### ABOUT THIS EXERCISE
Return all the lines below exactly. Any picture among them is omitted.

(Object matching data)
##############################
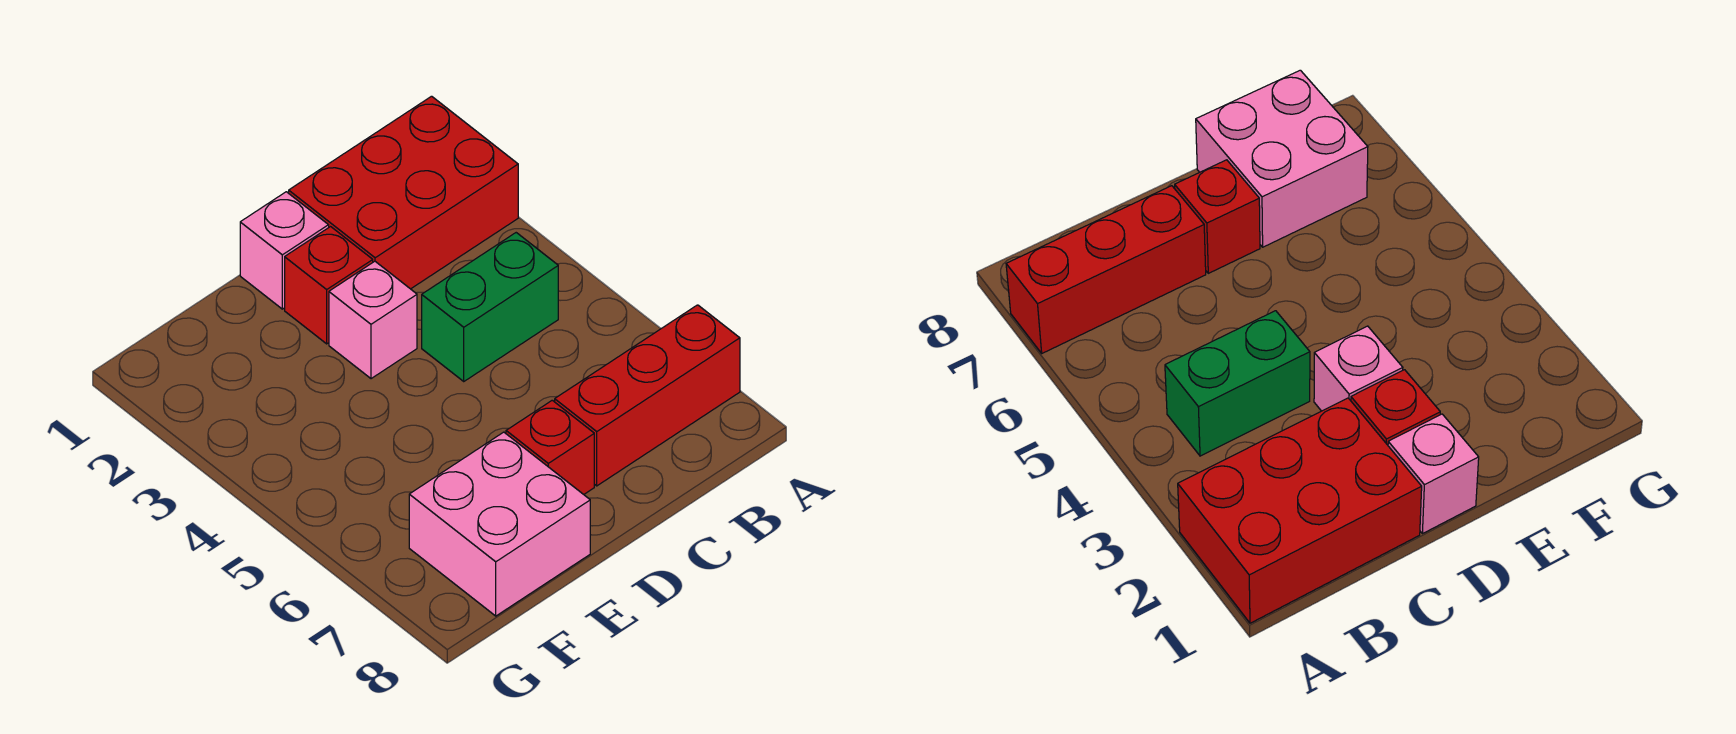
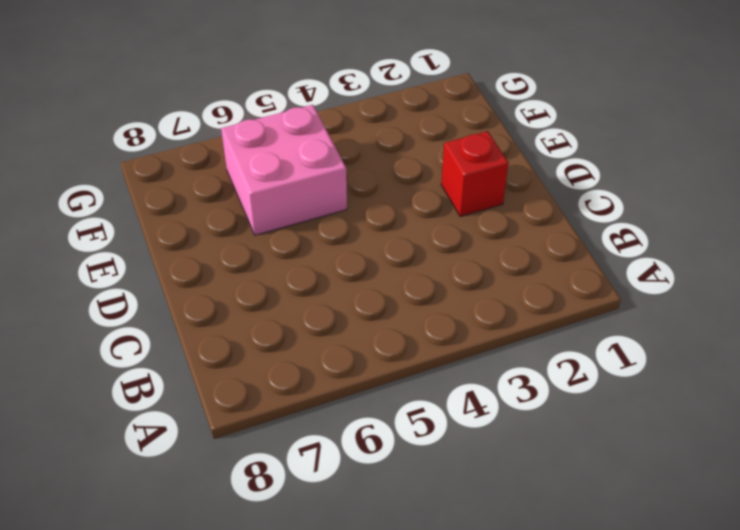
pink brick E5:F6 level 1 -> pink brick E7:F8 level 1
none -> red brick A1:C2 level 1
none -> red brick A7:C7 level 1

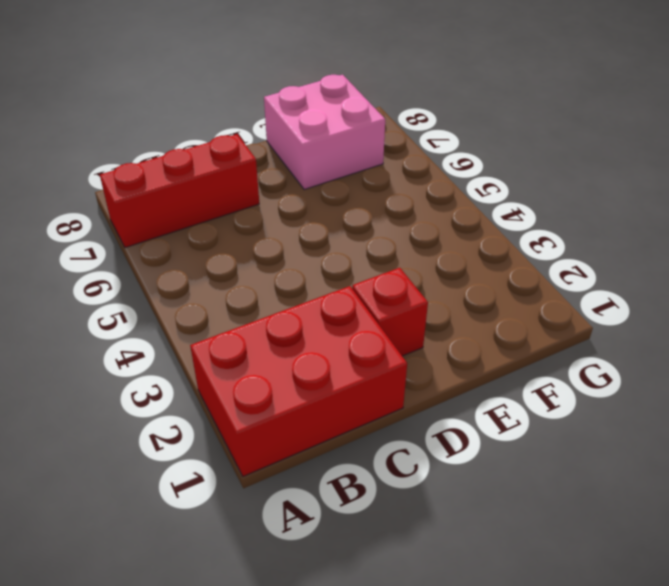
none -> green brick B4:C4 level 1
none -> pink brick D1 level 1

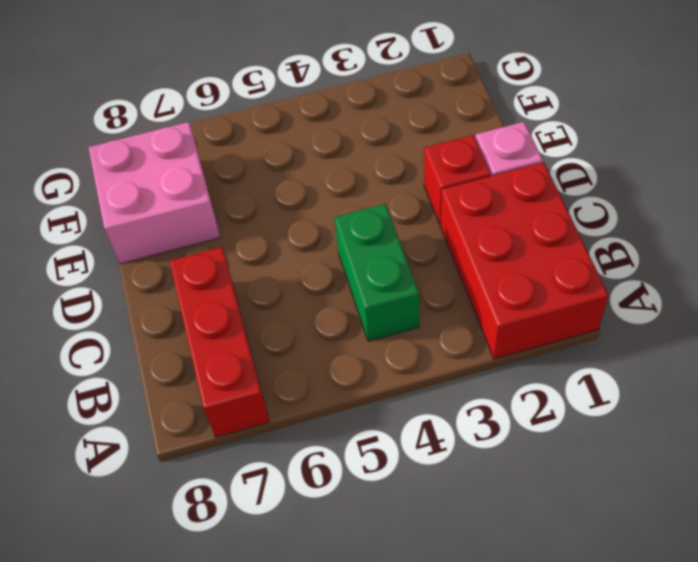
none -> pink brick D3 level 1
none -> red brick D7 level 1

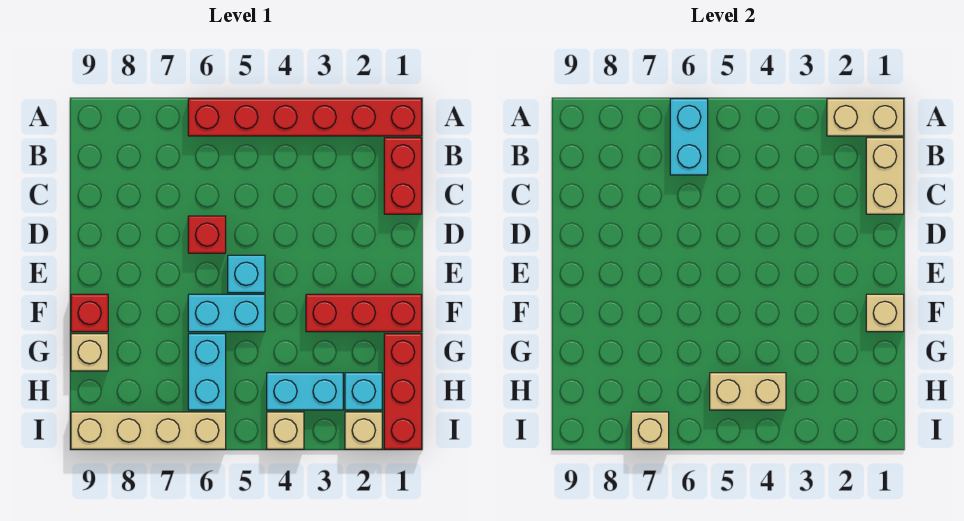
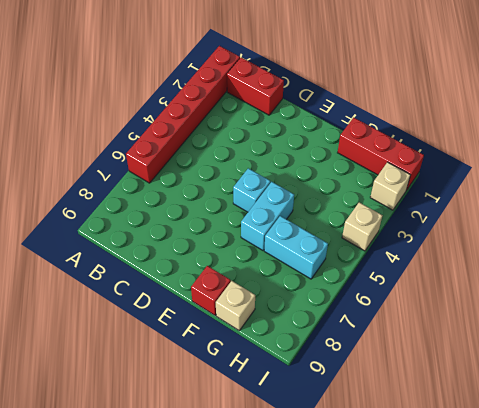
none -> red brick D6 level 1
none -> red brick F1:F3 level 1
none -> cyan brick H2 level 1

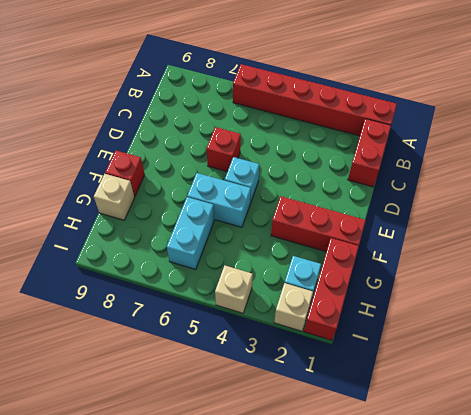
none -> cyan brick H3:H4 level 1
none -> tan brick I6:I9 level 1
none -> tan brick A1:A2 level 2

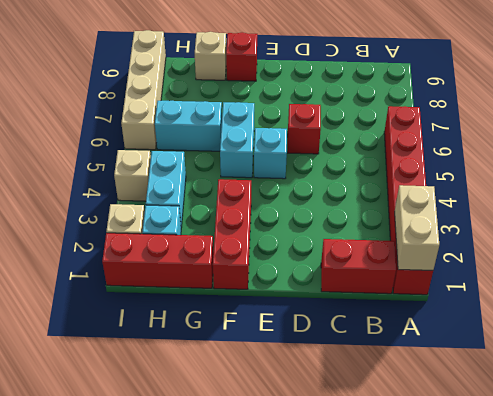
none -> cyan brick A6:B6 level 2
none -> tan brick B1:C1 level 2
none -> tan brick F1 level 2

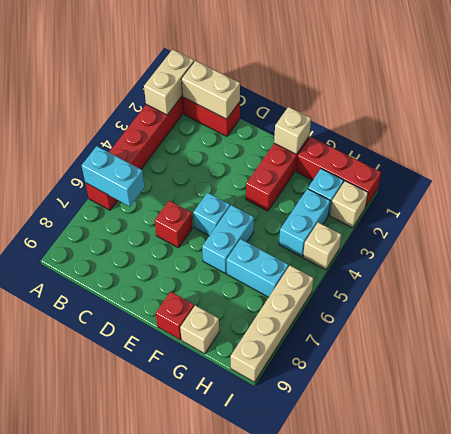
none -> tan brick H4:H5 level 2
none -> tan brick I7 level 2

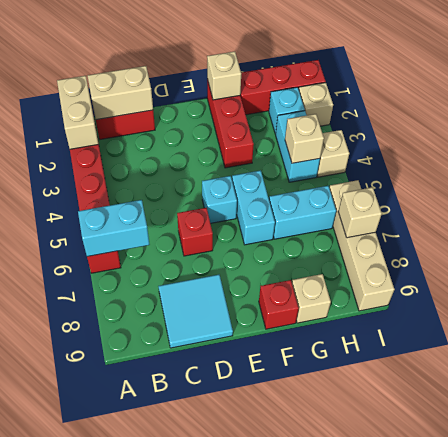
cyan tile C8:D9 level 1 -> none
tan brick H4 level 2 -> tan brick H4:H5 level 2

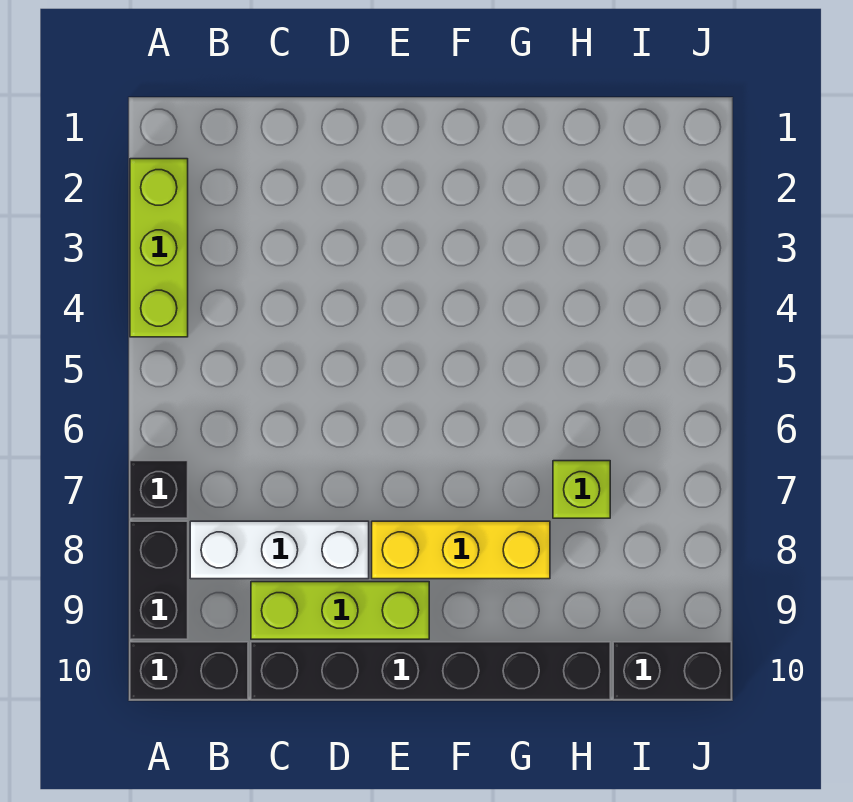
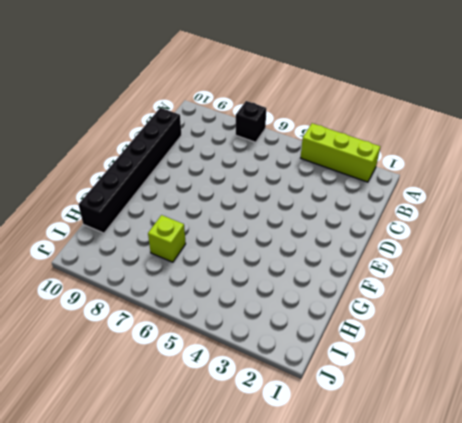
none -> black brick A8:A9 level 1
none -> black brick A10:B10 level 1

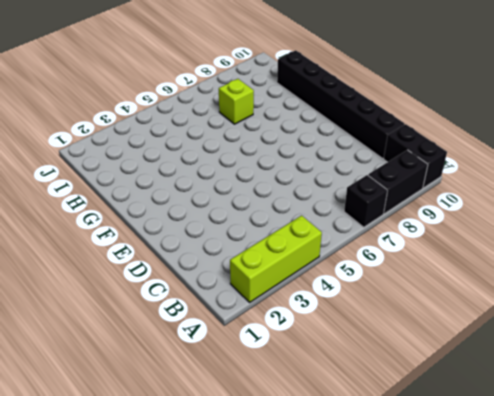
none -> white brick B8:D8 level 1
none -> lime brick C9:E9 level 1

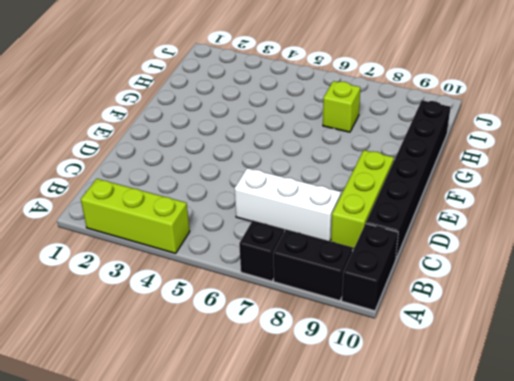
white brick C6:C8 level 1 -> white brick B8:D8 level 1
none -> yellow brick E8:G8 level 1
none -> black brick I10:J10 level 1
##############################
### SOLUTION TO THIS TASK
pink brick E5:F6 level 1 -> pink brick E7:F8 level 1
none -> red brick A1:C2 level 1
none -> red brick A7:C7 level 1

none -> green brick B4:C4 level 1
none -> pink brick D1 level 1

none -> pink brick D3 level 1
none -> red brick D7 level 1

none -> red brick D6 level 1
none -> red brick F1:F3 level 1
none -> cyan brick H2 level 1

none -> cyan brick H3:H4 level 1
none -> tan brick I6:I9 level 1
none -> tan brick A1:A2 level 2

none -> cyan brick A6:B6 level 2
none -> tan brick B1:C1 level 2
none -> tan brick F1 level 2

none -> tan brick H4:H5 level 2
none -> tan brick I7 level 2

cyan tile C8:D9 level 1 -> none
tan brick H4 level 2 -> tan brick H4:H5 level 2

none -> black brick A8:A9 level 1
none -> black brick A10:B10 level 1

none -> white brick B8:D8 level 1
none -> lime brick C9:E9 level 1

white brick C6:C8 level 1 -> white brick B8:D8 level 1
none -> yellow brick E8:G8 level 1
none -> black brick I10:J10 level 1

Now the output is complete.